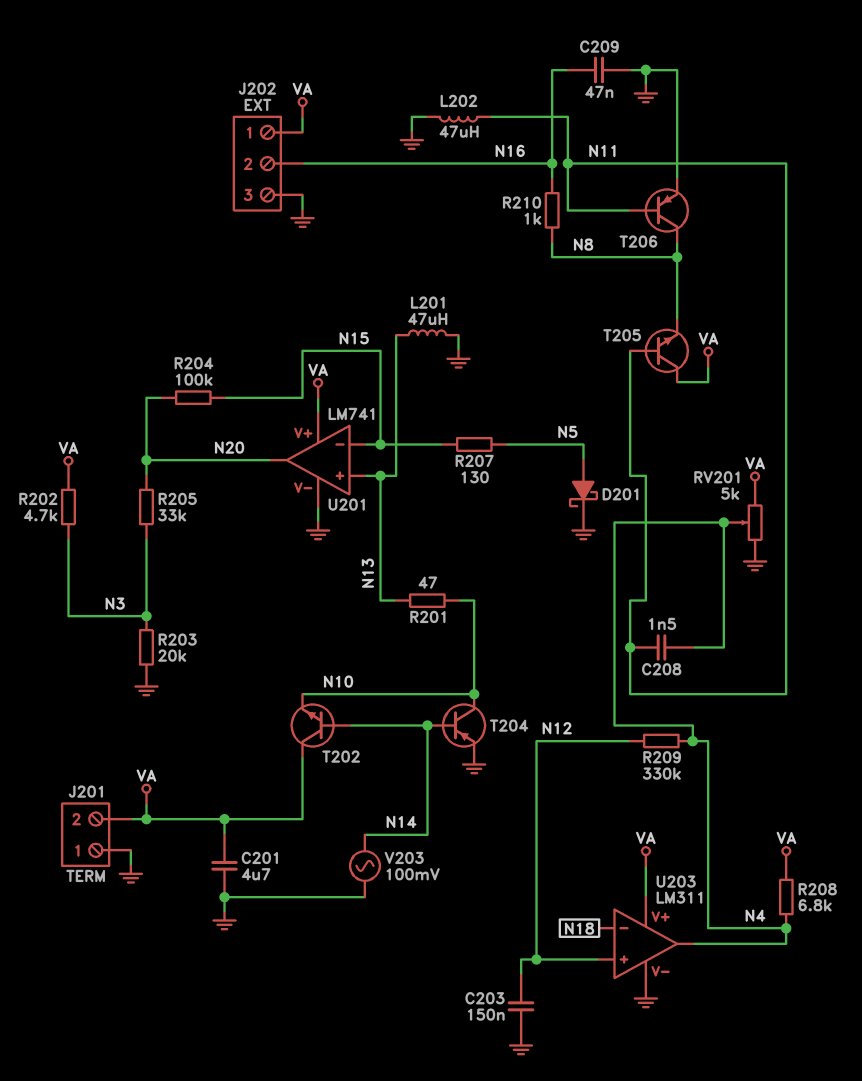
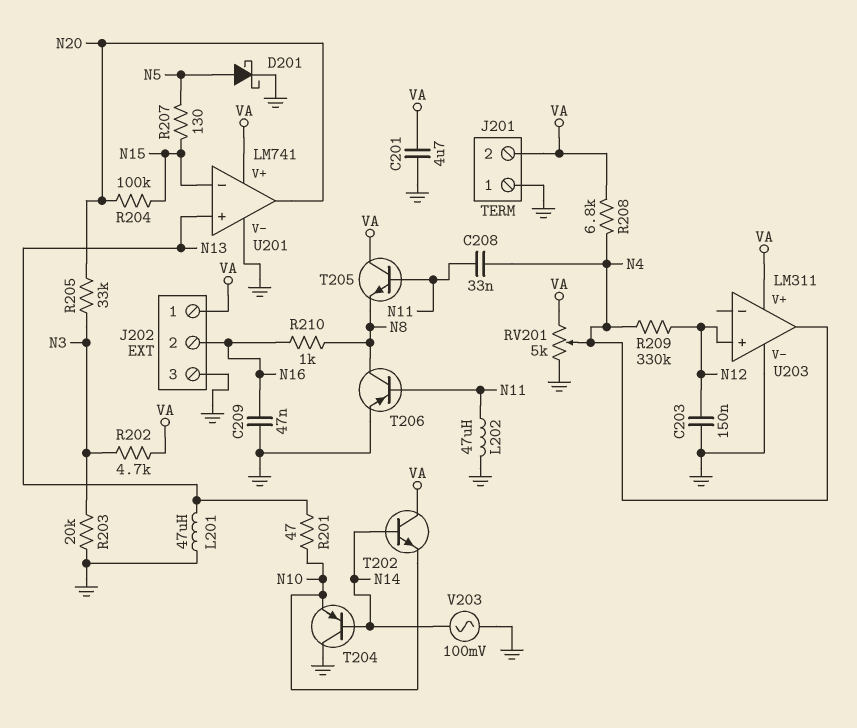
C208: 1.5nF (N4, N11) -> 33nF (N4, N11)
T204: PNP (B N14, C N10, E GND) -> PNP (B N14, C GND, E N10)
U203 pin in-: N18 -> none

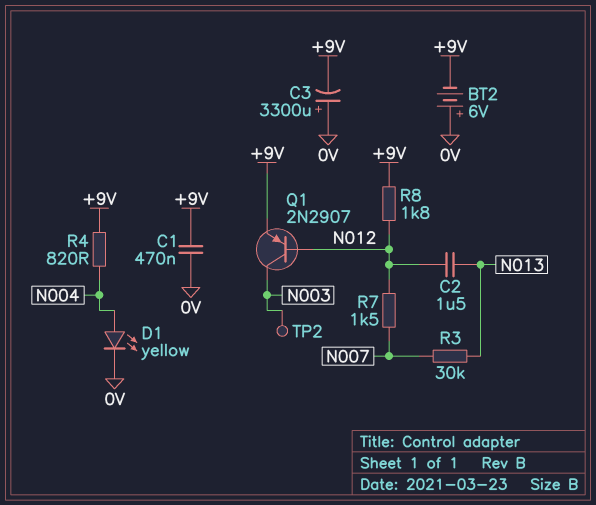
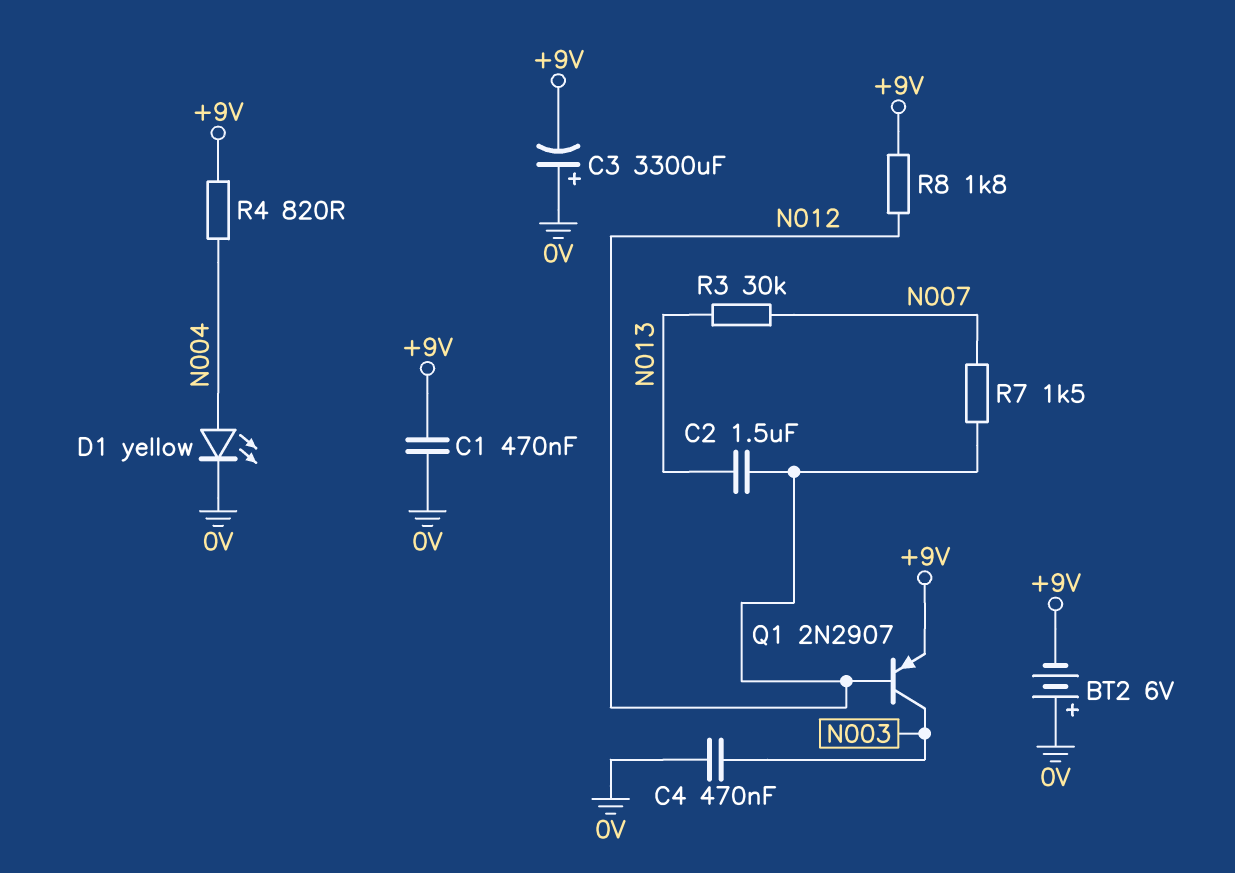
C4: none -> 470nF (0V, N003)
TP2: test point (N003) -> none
---
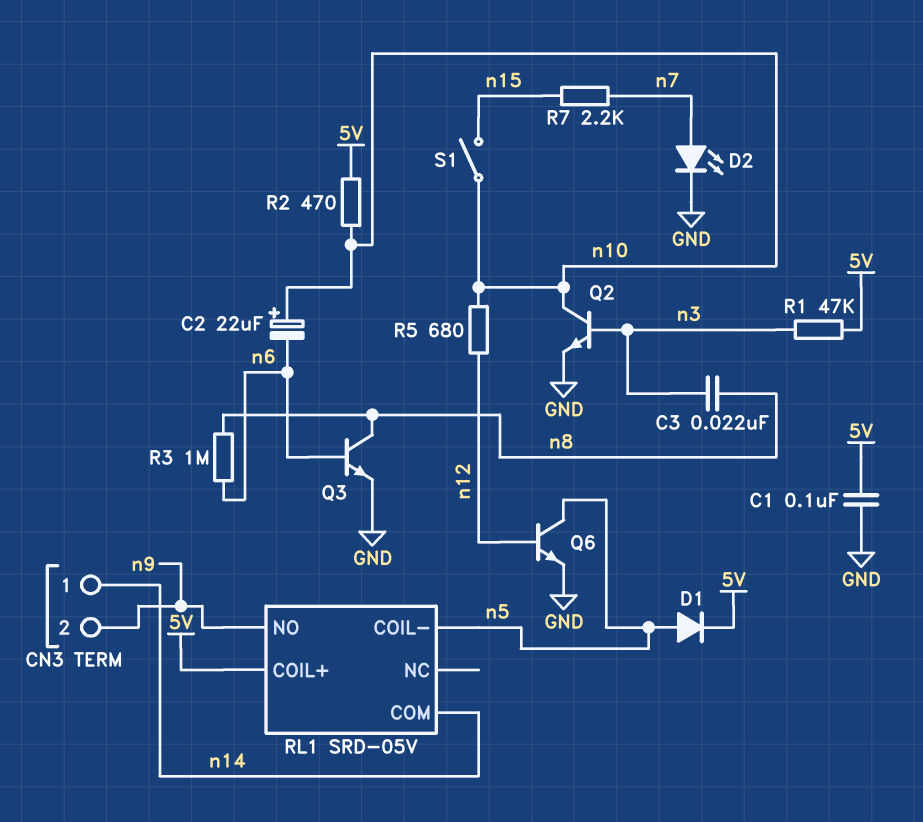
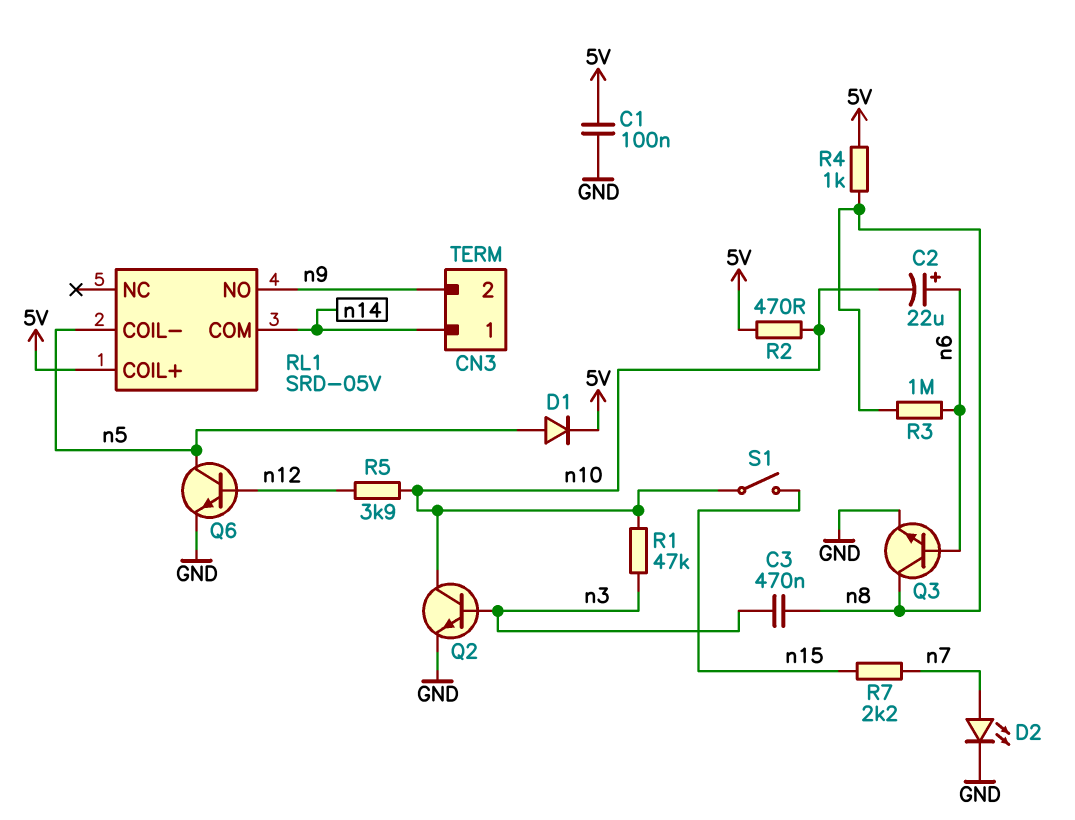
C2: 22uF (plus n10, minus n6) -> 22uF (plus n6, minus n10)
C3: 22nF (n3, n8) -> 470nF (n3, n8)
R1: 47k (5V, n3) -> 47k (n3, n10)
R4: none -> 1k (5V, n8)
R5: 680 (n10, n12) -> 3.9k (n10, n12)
...
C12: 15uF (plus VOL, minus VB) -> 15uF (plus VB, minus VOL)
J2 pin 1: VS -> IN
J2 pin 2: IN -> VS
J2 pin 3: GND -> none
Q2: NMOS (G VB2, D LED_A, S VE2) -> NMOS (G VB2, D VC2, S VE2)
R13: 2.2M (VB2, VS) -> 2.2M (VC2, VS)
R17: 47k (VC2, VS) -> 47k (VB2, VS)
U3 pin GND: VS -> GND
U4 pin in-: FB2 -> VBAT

INSTRUCTIONS TO FOLLOW: From the material above, copy every line that has the word "none" in it.

ANSWER SECTION:
U203 pin in-: N18 -> none
C4: none -> 470nF (0V, N003)
TP2: test point (N003) -> none
R4: none -> 1k (5V, n8)
J2 pin 3: GND -> none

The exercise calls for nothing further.